═════ EXERCISE INPUT ═════

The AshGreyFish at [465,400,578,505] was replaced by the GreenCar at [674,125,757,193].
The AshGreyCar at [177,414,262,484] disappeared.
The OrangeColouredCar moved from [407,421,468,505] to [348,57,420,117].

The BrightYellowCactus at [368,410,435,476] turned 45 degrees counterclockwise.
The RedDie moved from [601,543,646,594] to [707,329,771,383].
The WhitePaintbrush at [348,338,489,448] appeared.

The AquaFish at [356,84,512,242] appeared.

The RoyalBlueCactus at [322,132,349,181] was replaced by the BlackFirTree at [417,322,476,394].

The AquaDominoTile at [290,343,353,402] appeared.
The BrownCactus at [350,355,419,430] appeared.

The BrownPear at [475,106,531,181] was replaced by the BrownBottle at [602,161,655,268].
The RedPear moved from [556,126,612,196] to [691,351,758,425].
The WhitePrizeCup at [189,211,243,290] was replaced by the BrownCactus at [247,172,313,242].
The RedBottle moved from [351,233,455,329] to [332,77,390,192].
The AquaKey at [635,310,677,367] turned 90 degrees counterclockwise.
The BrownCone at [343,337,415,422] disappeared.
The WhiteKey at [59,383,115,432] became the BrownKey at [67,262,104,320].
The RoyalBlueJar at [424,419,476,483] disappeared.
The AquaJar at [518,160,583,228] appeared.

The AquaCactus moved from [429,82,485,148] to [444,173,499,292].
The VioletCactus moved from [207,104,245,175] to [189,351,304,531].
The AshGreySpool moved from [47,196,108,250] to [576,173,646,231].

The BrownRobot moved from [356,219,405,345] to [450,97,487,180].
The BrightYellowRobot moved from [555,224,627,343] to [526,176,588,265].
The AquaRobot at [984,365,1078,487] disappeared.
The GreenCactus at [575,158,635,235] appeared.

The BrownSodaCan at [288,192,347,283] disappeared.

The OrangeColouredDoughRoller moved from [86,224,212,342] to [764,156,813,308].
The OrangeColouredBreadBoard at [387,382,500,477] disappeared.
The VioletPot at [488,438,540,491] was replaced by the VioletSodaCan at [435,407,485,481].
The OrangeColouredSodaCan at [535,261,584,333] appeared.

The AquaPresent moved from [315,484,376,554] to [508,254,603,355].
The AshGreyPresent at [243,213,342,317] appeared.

═════

WORK TO COMPLETE: When you reach the end of the data, write every line out again verbatim.

SOLVED PROBLEM:
The AshGreyFish at [465,400,578,505] was replaced by the GreenCar at [674,125,757,193].
The AshGreyCar at [177,414,262,484] disappeared.
The OrangeColouredCar moved from [407,421,468,505] to [348,57,420,117].

The BrightYellowCactus at [368,410,435,476] turned 45 degrees counterclockwise.
The RedDie moved from [601,543,646,594] to [707,329,771,383].
The WhitePaintbrush at [348,338,489,448] appeared.

The AquaFish at [356,84,512,242] appeared.

The RoyalBlueCactus at [322,132,349,181] was replaced by the BlackFirTree at [417,322,476,394].

The AquaDominoTile at [290,343,353,402] appeared.
The BrownCactus at [350,355,419,430] appeared.

The BrownPear at [475,106,531,181] was replaced by the BrownBottle at [602,161,655,268].
The RedPear moved from [556,126,612,196] to [691,351,758,425].
The WhitePrizeCup at [189,211,243,290] was replaced by the BrownCactus at [247,172,313,242].
The RedBottle moved from [351,233,455,329] to [332,77,390,192].
The AquaKey at [635,310,677,367] turned 90 degrees counterclockwise.
The BrownCone at [343,337,415,422] disappeared.
The WhiteKey at [59,383,115,432] became the BrownKey at [67,262,104,320].
The RoyalBlueJar at [424,419,476,483] disappeared.
The AquaJar at [518,160,583,228] appeared.

The AquaCactus moved from [429,82,485,148] to [444,173,499,292].
The VioletCactus moved from [207,104,245,175] to [189,351,304,531].
The AshGreySpool moved from [47,196,108,250] to [576,173,646,231].

The BrownRobot moved from [356,219,405,345] to [450,97,487,180].
The BrightYellowRobot moved from [555,224,627,343] to [526,176,588,265].
The AquaRobot at [984,365,1078,487] disappeared.
The GreenCactus at [575,158,635,235] appeared.

The BrownSodaCan at [288,192,347,283] disappeared.

The OrangeColouredDoughRoller moved from [86,224,212,342] to [764,156,813,308].
The OrangeColouredBreadBoard at [387,382,500,477] disappeared.
The VioletPot at [488,438,540,491] was replaced by the VioletSodaCan at [435,407,485,481].
The OrangeColouredSodaCan at [535,261,584,333] appeared.

The AquaPresent moved from [315,484,376,554] to [508,254,603,355].
The AshGreyPresent at [243,213,342,317] appeared.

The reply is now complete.